Dataset records:
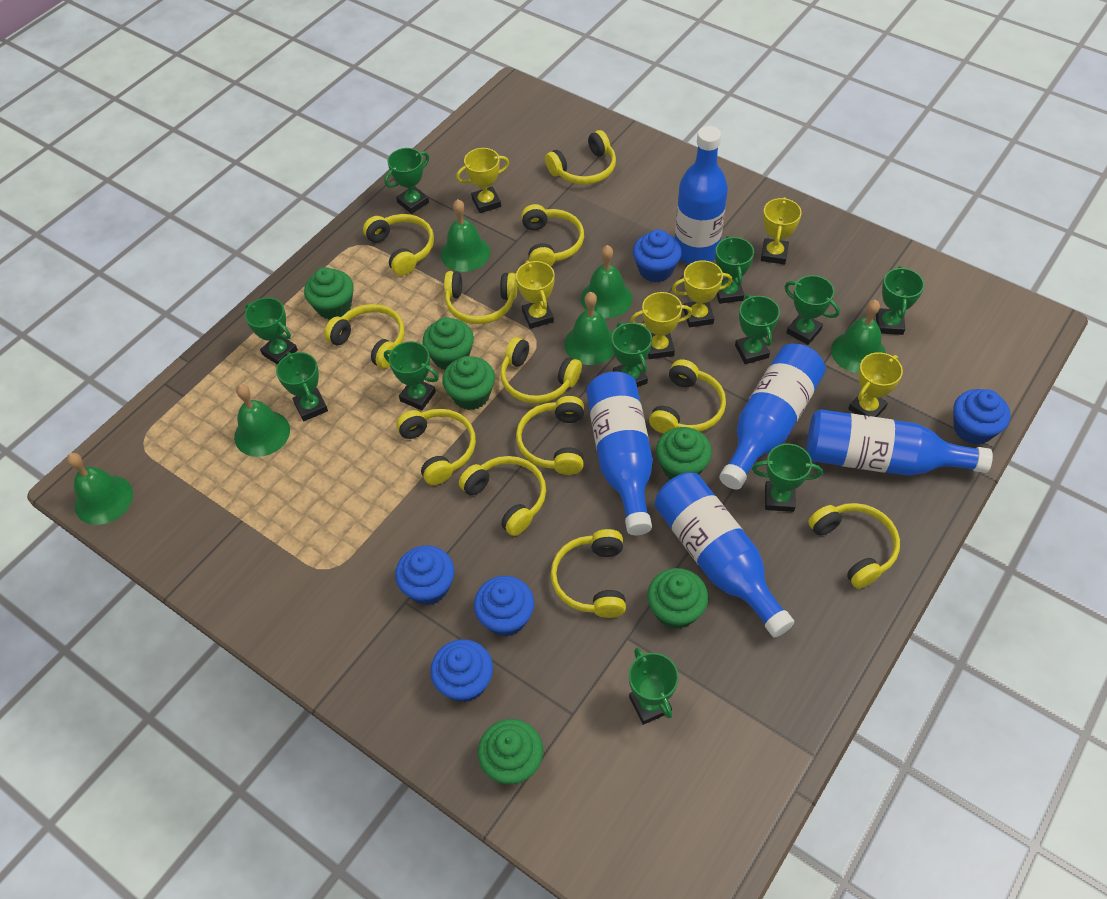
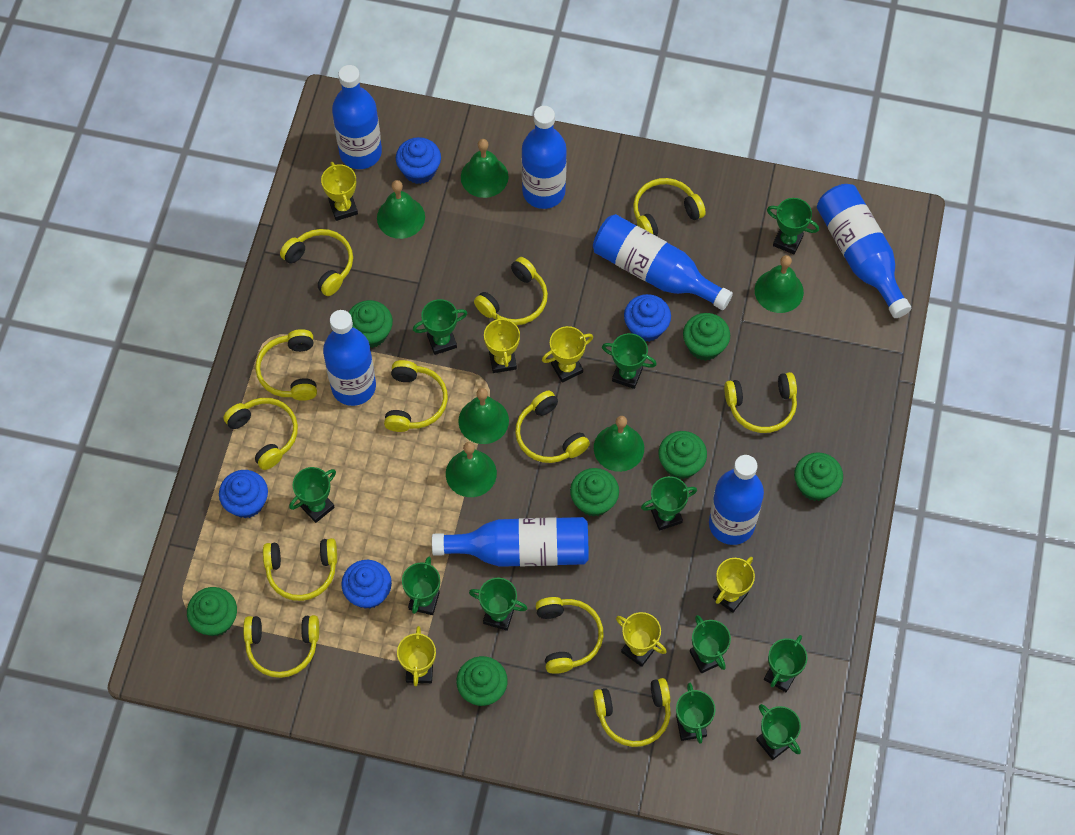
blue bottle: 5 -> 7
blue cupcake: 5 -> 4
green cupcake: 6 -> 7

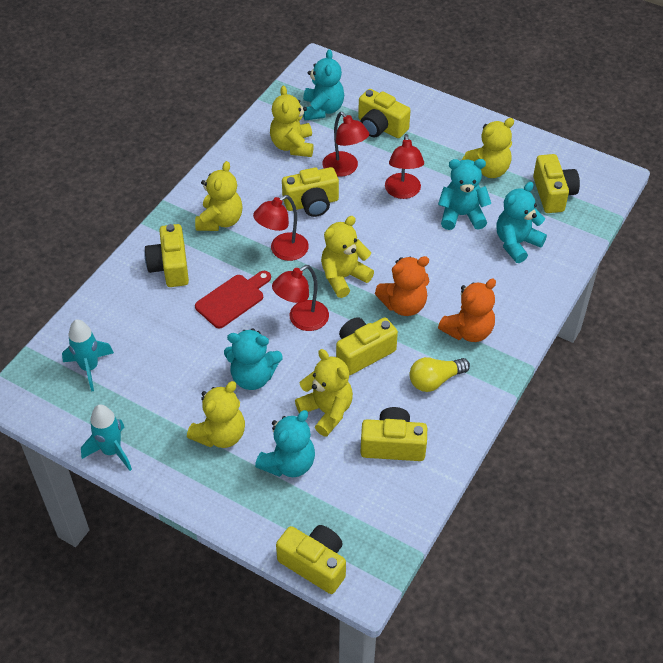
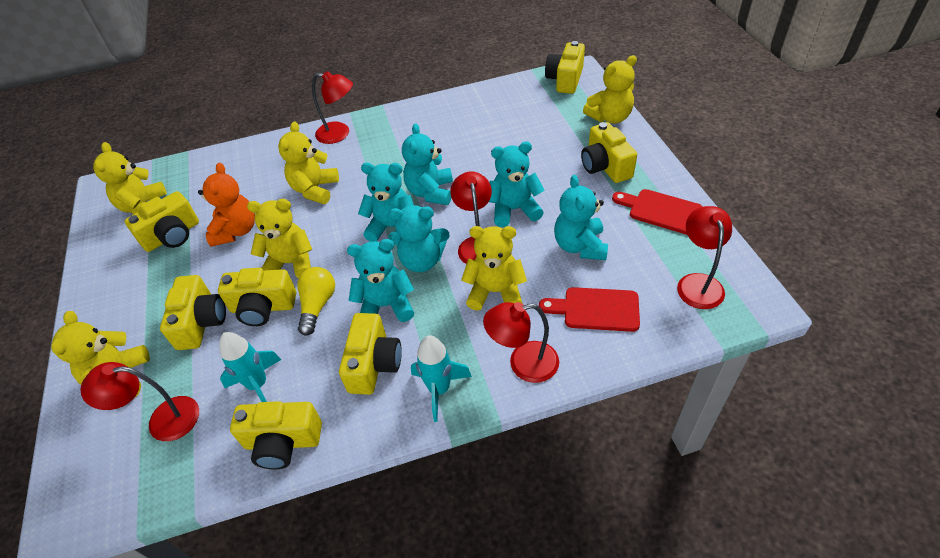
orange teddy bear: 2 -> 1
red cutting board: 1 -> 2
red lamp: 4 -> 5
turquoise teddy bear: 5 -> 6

Work order: Look above for the line containing "orange teddy bear: 2 -> 1". From there to the final line of the entries, repeat every line exactly.

Answer box:
orange teddy bear: 2 -> 1
red cutting board: 1 -> 2
red lamp: 4 -> 5
turquoise teddy bear: 5 -> 6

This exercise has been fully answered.